Work task - From the entries below, transcribe exactly the lines between the line holding "(591, 234) = (492, 135): white" and the line holding "camera: 15 degrees left, 0 degrees up", inclusive; skip all other lines.

Data supplied -
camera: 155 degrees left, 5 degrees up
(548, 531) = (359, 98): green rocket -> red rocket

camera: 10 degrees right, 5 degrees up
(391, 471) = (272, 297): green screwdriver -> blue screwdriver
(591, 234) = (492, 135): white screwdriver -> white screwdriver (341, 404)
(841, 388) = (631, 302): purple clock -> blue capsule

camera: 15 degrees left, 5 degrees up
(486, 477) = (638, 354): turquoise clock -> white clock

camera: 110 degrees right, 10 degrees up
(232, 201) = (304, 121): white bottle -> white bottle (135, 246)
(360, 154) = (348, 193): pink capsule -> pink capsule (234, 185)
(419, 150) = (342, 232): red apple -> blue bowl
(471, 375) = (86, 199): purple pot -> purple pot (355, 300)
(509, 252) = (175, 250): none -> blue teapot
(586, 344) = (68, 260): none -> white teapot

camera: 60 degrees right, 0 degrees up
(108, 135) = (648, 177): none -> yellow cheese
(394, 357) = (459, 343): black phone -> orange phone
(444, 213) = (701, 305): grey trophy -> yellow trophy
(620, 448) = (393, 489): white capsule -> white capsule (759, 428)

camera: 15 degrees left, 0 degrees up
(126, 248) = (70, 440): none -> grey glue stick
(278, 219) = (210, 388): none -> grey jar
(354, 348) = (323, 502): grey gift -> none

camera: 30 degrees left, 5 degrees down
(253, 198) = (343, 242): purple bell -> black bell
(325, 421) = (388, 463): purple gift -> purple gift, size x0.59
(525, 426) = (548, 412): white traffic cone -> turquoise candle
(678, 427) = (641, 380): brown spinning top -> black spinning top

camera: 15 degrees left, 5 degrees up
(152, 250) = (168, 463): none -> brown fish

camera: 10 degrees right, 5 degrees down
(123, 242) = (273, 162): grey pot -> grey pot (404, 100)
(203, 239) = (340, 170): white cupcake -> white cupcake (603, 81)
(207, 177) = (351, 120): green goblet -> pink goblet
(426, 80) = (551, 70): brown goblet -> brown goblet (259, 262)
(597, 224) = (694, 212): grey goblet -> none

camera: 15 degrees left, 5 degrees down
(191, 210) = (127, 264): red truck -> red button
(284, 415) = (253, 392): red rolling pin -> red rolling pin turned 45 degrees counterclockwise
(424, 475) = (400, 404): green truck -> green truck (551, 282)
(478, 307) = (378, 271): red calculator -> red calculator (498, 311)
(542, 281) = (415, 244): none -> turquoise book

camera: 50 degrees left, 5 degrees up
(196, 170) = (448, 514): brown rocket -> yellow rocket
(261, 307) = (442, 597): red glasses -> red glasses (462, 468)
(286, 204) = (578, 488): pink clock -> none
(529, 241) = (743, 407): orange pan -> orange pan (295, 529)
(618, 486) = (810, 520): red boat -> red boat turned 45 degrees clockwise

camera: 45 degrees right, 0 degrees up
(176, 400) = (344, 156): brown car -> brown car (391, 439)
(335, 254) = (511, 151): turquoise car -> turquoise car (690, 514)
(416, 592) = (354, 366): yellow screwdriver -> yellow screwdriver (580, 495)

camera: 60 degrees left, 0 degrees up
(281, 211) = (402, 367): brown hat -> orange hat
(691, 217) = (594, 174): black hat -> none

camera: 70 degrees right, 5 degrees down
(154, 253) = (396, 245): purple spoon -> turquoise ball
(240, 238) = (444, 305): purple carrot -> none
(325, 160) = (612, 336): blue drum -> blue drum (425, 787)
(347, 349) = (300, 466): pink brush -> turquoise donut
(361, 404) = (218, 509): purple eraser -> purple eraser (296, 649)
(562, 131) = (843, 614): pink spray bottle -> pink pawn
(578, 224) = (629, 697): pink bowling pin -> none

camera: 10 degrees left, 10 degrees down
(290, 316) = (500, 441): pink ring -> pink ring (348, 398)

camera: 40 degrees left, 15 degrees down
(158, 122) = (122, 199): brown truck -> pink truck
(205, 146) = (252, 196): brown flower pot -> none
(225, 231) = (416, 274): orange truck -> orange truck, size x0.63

Task result -
(591, 234) = (492, 135): white screwdriver -> white screwdriver (341, 404)
(841, 388) = (631, 302): purple clock -> blue capsule

camera: 15 degrees left, 5 degrees up
(486, 477) = (638, 354): turquoise clock -> white clock

camera: 110 degrees right, 10 degrees up
(232, 201) = (304, 121): white bottle -> white bottle (135, 246)
(360, 154) = (348, 193): pink capsule -> pink capsule (234, 185)
(419, 150) = (342, 232): red apple -> blue bowl
(471, 375) = (86, 199): purple pot -> purple pot (355, 300)
(509, 252) = (175, 250): none -> blue teapot
(586, 344) = (68, 260): none -> white teapot

camera: 60 degrees right, 0 degrees up
(108, 135) = (648, 177): none -> yellow cheese
(394, 357) = (459, 343): black phone -> orange phone
(444, 213) = (701, 305): grey trophy -> yellow trophy
(620, 448) = (393, 489): white capsule -> white capsule (759, 428)

camera: 15 degrees left, 0 degrees up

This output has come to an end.